## HOW TO COMPLETE THIS TASK
Repeat verbatim, and only, the lines of the data below, beginning at the line that contains "C6: 15nF (COM, VIN) -> 15nF (5V, COM)" and stopping after the line that contains "T3: PNP (B SIG2, C".

## TASK INPUT
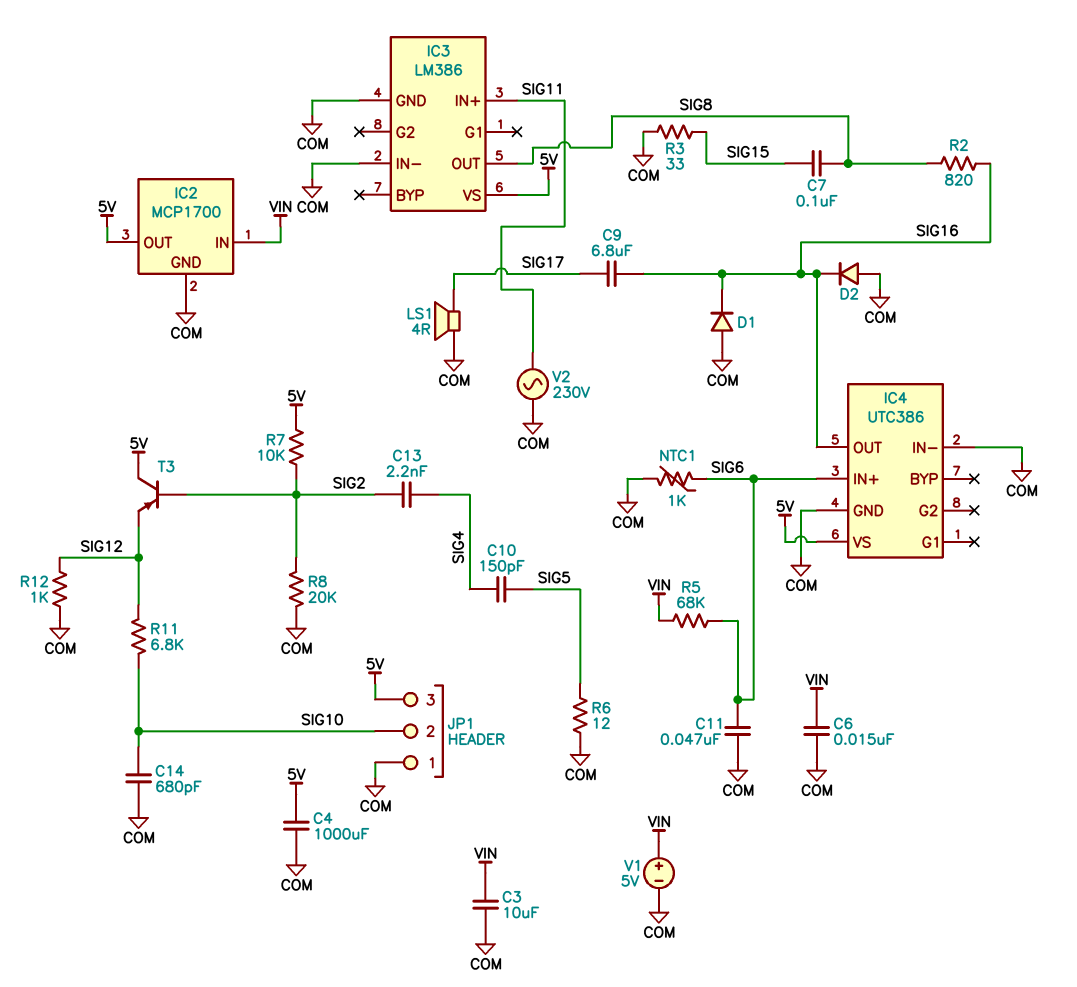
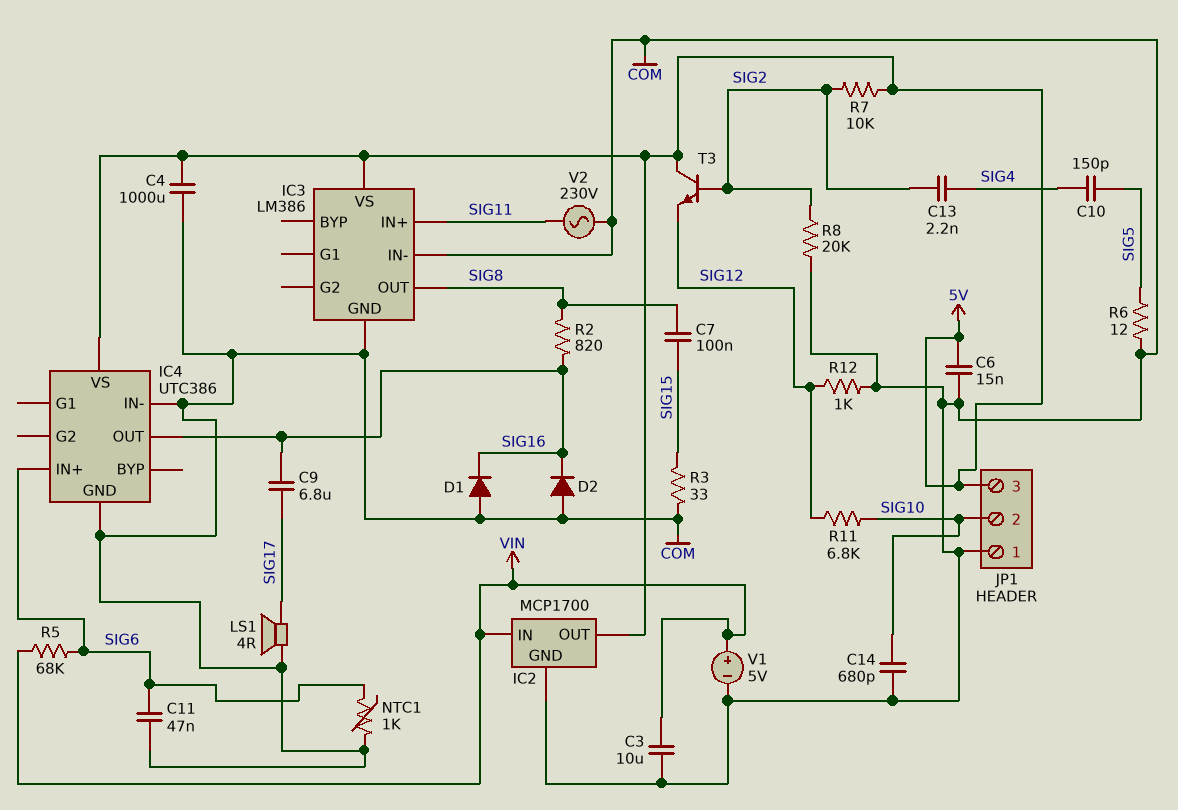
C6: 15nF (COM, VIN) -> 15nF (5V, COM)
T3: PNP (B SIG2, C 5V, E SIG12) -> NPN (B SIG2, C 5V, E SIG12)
...
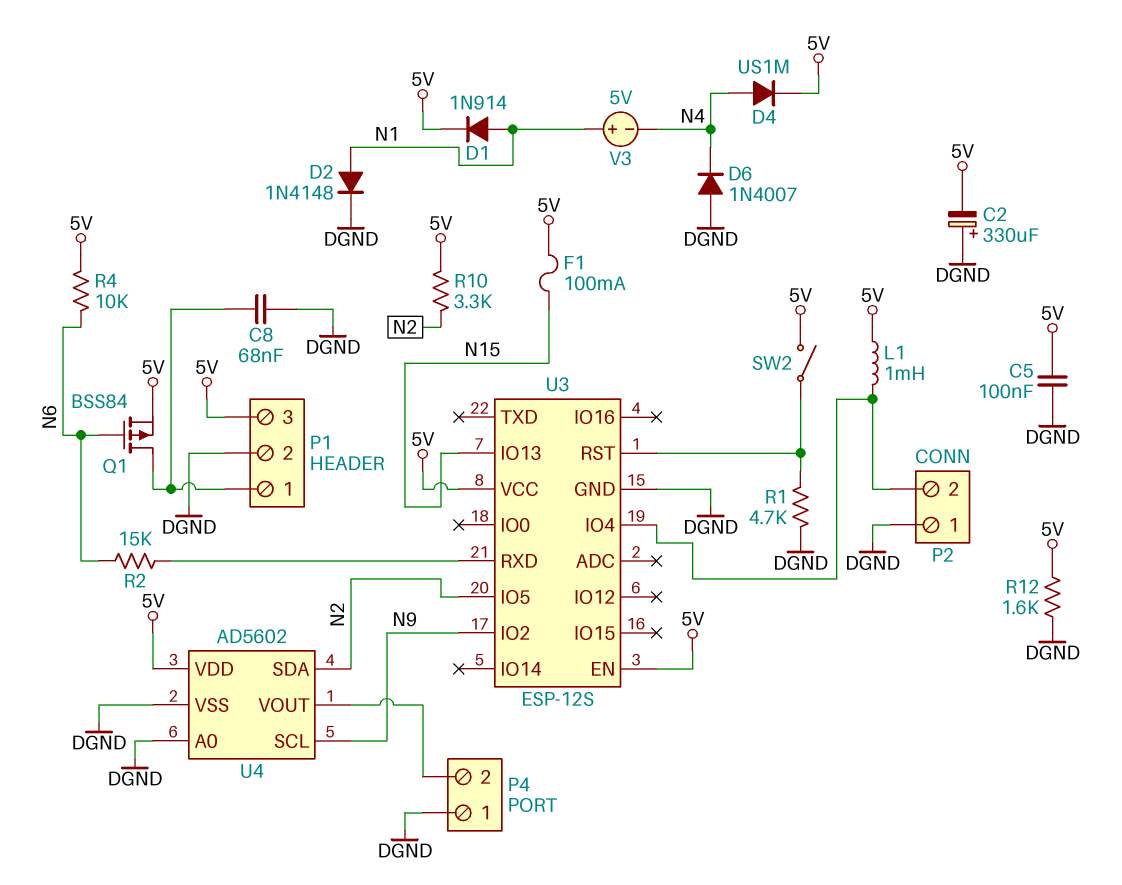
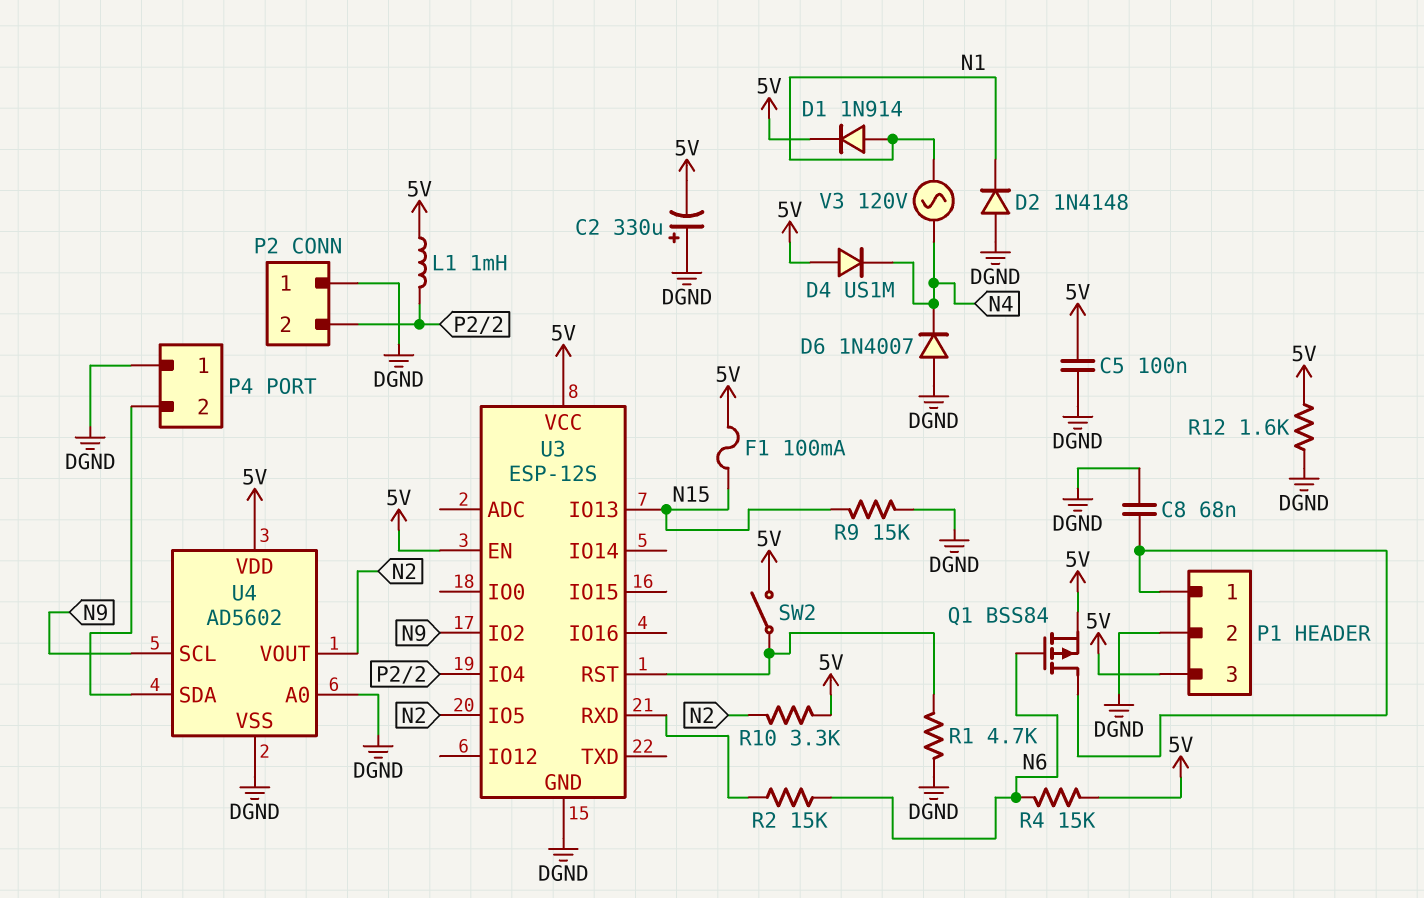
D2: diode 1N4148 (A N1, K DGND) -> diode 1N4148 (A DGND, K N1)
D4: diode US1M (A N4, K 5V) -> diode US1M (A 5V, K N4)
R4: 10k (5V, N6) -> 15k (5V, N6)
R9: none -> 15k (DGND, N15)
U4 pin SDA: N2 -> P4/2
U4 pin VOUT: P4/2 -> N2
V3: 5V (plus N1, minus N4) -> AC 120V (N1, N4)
--
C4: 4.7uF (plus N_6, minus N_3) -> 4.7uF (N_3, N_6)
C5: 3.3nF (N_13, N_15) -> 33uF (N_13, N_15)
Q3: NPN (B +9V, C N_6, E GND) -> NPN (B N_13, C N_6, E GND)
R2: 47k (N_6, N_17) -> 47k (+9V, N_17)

## PROBLEM SOLUTION
C6: 15nF (COM, VIN) -> 15nF (5V, COM)
T3: PNP (B SIG2, C 5V, E SIG12) -> NPN (B SIG2, C 5V, E SIG12)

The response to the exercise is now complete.